-- Input data --
"""

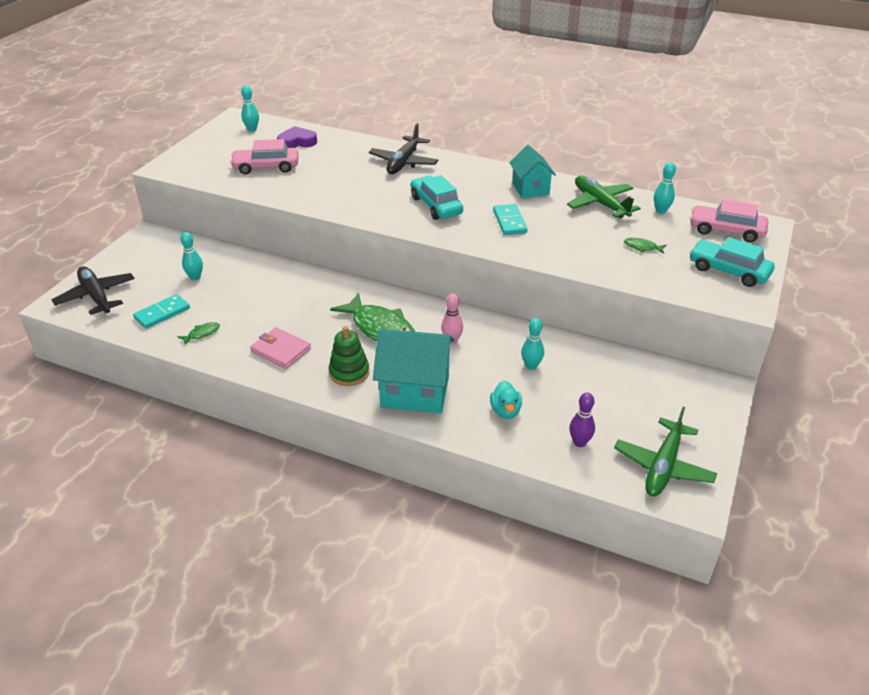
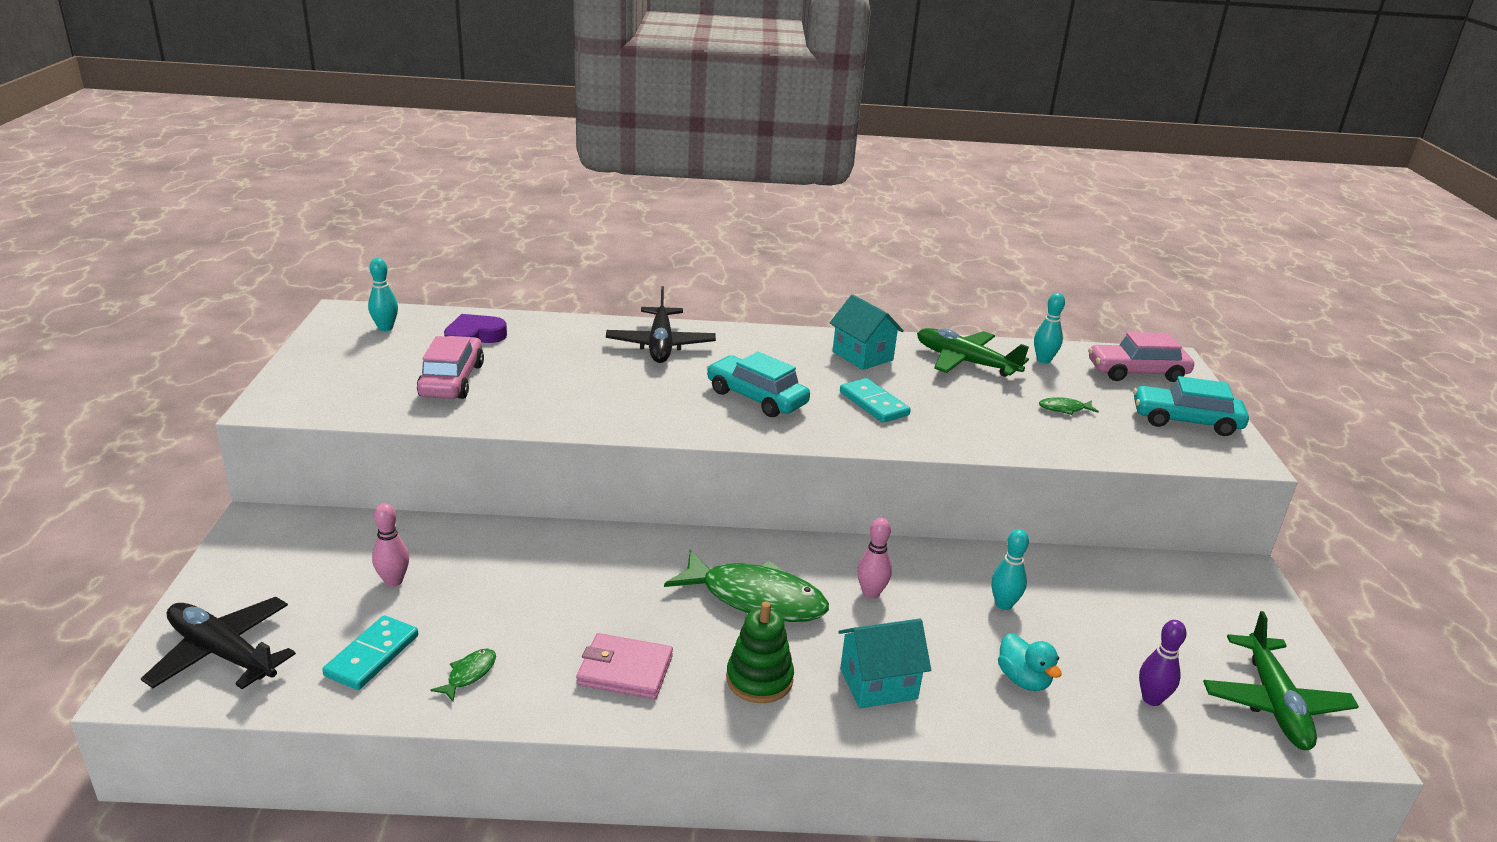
camera: 25 degrees left, 10 degrees down
(195, 277) = (393, 581): turquoise bowling pin -> pink bowling pin
(266, 167) = (452, 380): pink car -> pink car turned 120 degrees clockwise
(415, 391) = (878, 684): turquoise house -> turquoise house, size x0.63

"""

-- Work instructions --
Copy out every line in the listing where the word "turquoise" appears.

-- Written reply --
(195, 277) = (393, 581): turquoise bowling pin -> pink bowling pin
(415, 391) = (878, 684): turquoise house -> turquoise house, size x0.63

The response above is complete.